** Dataset entries follows **

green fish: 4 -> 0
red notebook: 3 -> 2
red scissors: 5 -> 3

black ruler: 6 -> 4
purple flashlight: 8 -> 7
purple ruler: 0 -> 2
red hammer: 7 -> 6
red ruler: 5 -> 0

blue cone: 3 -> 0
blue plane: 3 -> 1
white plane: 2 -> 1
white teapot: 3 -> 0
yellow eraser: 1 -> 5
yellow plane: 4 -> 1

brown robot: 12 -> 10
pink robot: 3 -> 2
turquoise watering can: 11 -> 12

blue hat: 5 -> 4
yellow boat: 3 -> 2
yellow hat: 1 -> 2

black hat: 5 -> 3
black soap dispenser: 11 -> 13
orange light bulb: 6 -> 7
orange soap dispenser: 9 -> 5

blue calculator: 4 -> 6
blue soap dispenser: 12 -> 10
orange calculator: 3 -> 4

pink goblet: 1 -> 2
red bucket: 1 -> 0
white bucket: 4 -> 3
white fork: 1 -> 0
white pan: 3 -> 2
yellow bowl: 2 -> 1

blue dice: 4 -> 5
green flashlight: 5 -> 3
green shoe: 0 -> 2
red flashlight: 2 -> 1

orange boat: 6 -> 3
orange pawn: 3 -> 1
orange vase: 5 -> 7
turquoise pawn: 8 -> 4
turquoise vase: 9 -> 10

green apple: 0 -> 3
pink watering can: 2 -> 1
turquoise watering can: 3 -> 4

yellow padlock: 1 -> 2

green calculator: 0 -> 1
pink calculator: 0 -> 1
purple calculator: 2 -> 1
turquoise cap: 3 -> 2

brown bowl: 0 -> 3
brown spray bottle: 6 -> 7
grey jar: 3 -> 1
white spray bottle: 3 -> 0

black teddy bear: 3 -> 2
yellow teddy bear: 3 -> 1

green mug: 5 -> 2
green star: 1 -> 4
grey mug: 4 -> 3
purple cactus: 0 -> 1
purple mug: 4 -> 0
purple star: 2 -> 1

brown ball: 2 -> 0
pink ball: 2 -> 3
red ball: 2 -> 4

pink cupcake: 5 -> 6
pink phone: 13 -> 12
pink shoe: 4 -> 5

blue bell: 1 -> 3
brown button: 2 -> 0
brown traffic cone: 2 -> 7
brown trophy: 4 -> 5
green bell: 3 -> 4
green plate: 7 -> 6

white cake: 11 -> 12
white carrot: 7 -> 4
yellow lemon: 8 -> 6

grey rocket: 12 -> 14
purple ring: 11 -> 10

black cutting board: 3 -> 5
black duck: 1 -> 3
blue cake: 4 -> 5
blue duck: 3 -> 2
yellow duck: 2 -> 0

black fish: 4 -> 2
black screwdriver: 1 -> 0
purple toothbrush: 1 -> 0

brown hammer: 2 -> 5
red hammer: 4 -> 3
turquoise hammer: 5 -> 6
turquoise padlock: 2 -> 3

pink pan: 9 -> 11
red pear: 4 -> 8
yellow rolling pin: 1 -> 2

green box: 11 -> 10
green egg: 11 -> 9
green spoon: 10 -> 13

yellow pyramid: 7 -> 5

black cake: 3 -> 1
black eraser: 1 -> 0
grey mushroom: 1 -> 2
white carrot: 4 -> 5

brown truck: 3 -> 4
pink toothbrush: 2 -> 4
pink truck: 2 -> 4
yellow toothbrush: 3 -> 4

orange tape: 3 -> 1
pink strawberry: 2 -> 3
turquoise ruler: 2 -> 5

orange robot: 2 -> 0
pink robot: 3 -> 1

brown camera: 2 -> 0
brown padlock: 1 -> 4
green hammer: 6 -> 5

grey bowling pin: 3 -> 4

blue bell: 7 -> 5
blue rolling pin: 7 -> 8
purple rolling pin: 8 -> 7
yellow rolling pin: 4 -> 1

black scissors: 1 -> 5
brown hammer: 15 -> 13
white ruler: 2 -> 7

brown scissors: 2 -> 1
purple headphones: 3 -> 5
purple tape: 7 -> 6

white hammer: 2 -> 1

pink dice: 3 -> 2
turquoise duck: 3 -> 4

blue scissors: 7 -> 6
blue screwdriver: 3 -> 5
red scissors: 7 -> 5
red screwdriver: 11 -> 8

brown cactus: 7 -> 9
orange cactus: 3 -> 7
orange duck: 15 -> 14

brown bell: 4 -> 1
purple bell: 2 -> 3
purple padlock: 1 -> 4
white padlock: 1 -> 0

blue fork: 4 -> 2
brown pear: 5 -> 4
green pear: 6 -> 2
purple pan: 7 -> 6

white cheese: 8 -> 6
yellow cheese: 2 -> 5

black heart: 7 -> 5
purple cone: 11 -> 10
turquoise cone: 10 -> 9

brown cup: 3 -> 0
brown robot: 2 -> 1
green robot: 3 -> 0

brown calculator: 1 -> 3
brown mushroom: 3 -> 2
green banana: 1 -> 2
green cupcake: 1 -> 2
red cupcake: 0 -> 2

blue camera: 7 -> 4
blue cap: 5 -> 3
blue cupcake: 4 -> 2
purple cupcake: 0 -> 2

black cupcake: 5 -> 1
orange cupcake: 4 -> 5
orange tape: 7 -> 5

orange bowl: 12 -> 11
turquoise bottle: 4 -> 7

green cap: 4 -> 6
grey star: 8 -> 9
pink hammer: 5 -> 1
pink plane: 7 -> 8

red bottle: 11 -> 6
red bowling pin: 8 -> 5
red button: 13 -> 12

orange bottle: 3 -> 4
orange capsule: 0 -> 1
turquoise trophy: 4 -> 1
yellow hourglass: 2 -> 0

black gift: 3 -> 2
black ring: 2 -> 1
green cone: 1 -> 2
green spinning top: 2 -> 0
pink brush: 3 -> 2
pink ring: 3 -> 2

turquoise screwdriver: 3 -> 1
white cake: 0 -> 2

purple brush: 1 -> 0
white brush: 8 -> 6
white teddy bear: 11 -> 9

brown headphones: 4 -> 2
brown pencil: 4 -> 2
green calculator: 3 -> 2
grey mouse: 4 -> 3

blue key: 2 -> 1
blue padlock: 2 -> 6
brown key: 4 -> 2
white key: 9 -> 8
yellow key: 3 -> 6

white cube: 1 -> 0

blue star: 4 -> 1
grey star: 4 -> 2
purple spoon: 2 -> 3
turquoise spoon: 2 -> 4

** End of Dataset entries **

What the task requires: Having read the entries, repeat them all exactly.

Output below:
green fish: 4 -> 0
red notebook: 3 -> 2
red scissors: 5 -> 3

black ruler: 6 -> 4
purple flashlight: 8 -> 7
purple ruler: 0 -> 2
red hammer: 7 -> 6
red ruler: 5 -> 0

blue cone: 3 -> 0
blue plane: 3 -> 1
white plane: 2 -> 1
white teapot: 3 -> 0
yellow eraser: 1 -> 5
yellow plane: 4 -> 1

brown robot: 12 -> 10
pink robot: 3 -> 2
turquoise watering can: 11 -> 12

blue hat: 5 -> 4
yellow boat: 3 -> 2
yellow hat: 1 -> 2

black hat: 5 -> 3
black soap dispenser: 11 -> 13
orange light bulb: 6 -> 7
orange soap dispenser: 9 -> 5

blue calculator: 4 -> 6
blue soap dispenser: 12 -> 10
orange calculator: 3 -> 4

pink goblet: 1 -> 2
red bucket: 1 -> 0
white bucket: 4 -> 3
white fork: 1 -> 0
white pan: 3 -> 2
yellow bowl: 2 -> 1

blue dice: 4 -> 5
green flashlight: 5 -> 3
green shoe: 0 -> 2
red flashlight: 2 -> 1

orange boat: 6 -> 3
orange pawn: 3 -> 1
orange vase: 5 -> 7
turquoise pawn: 8 -> 4
turquoise vase: 9 -> 10

green apple: 0 -> 3
pink watering can: 2 -> 1
turquoise watering can: 3 -> 4

yellow padlock: 1 -> 2

green calculator: 0 -> 1
pink calculator: 0 -> 1
purple calculator: 2 -> 1
turquoise cap: 3 -> 2

brown bowl: 0 -> 3
brown spray bottle: 6 -> 7
grey jar: 3 -> 1
white spray bottle: 3 -> 0

black teddy bear: 3 -> 2
yellow teddy bear: 3 -> 1

green mug: 5 -> 2
green star: 1 -> 4
grey mug: 4 -> 3
purple cactus: 0 -> 1
purple mug: 4 -> 0
purple star: 2 -> 1

brown ball: 2 -> 0
pink ball: 2 -> 3
red ball: 2 -> 4

pink cupcake: 5 -> 6
pink phone: 13 -> 12
pink shoe: 4 -> 5

blue bell: 1 -> 3
brown button: 2 -> 0
brown traffic cone: 2 -> 7
brown trophy: 4 -> 5
green bell: 3 -> 4
green plate: 7 -> 6

white cake: 11 -> 12
white carrot: 7 -> 4
yellow lemon: 8 -> 6

grey rocket: 12 -> 14
purple ring: 11 -> 10

black cutting board: 3 -> 5
black duck: 1 -> 3
blue cake: 4 -> 5
blue duck: 3 -> 2
yellow duck: 2 -> 0

black fish: 4 -> 2
black screwdriver: 1 -> 0
purple toothbrush: 1 -> 0

brown hammer: 2 -> 5
red hammer: 4 -> 3
turquoise hammer: 5 -> 6
turquoise padlock: 2 -> 3

pink pan: 9 -> 11
red pear: 4 -> 8
yellow rolling pin: 1 -> 2

green box: 11 -> 10
green egg: 11 -> 9
green spoon: 10 -> 13

yellow pyramid: 7 -> 5

black cake: 3 -> 1
black eraser: 1 -> 0
grey mushroom: 1 -> 2
white carrot: 4 -> 5

brown truck: 3 -> 4
pink toothbrush: 2 -> 4
pink truck: 2 -> 4
yellow toothbrush: 3 -> 4

orange tape: 3 -> 1
pink strawberry: 2 -> 3
turquoise ruler: 2 -> 5

orange robot: 2 -> 0
pink robot: 3 -> 1

brown camera: 2 -> 0
brown padlock: 1 -> 4
green hammer: 6 -> 5

grey bowling pin: 3 -> 4

blue bell: 7 -> 5
blue rolling pin: 7 -> 8
purple rolling pin: 8 -> 7
yellow rolling pin: 4 -> 1

black scissors: 1 -> 5
brown hammer: 15 -> 13
white ruler: 2 -> 7

brown scissors: 2 -> 1
purple headphones: 3 -> 5
purple tape: 7 -> 6

white hammer: 2 -> 1

pink dice: 3 -> 2
turquoise duck: 3 -> 4

blue scissors: 7 -> 6
blue screwdriver: 3 -> 5
red scissors: 7 -> 5
red screwdriver: 11 -> 8

brown cactus: 7 -> 9
orange cactus: 3 -> 7
orange duck: 15 -> 14

brown bell: 4 -> 1
purple bell: 2 -> 3
purple padlock: 1 -> 4
white padlock: 1 -> 0

blue fork: 4 -> 2
brown pear: 5 -> 4
green pear: 6 -> 2
purple pan: 7 -> 6

white cheese: 8 -> 6
yellow cheese: 2 -> 5

black heart: 7 -> 5
purple cone: 11 -> 10
turquoise cone: 10 -> 9

brown cup: 3 -> 0
brown robot: 2 -> 1
green robot: 3 -> 0

brown calculator: 1 -> 3
brown mushroom: 3 -> 2
green banana: 1 -> 2
green cupcake: 1 -> 2
red cupcake: 0 -> 2

blue camera: 7 -> 4
blue cap: 5 -> 3
blue cupcake: 4 -> 2
purple cupcake: 0 -> 2

black cupcake: 5 -> 1
orange cupcake: 4 -> 5
orange tape: 7 -> 5

orange bowl: 12 -> 11
turquoise bottle: 4 -> 7

green cap: 4 -> 6
grey star: 8 -> 9
pink hammer: 5 -> 1
pink plane: 7 -> 8

red bottle: 11 -> 6
red bowling pin: 8 -> 5
red button: 13 -> 12

orange bottle: 3 -> 4
orange capsule: 0 -> 1
turquoise trophy: 4 -> 1
yellow hourglass: 2 -> 0

black gift: 3 -> 2
black ring: 2 -> 1
green cone: 1 -> 2
green spinning top: 2 -> 0
pink brush: 3 -> 2
pink ring: 3 -> 2

turquoise screwdriver: 3 -> 1
white cake: 0 -> 2

purple brush: 1 -> 0
white brush: 8 -> 6
white teddy bear: 11 -> 9

brown headphones: 4 -> 2
brown pencil: 4 -> 2
green calculator: 3 -> 2
grey mouse: 4 -> 3

blue key: 2 -> 1
blue padlock: 2 -> 6
brown key: 4 -> 2
white key: 9 -> 8
yellow key: 3 -> 6

white cube: 1 -> 0

blue star: 4 -> 1
grey star: 4 -> 2
purple spoon: 2 -> 3
turquoise spoon: 2 -> 4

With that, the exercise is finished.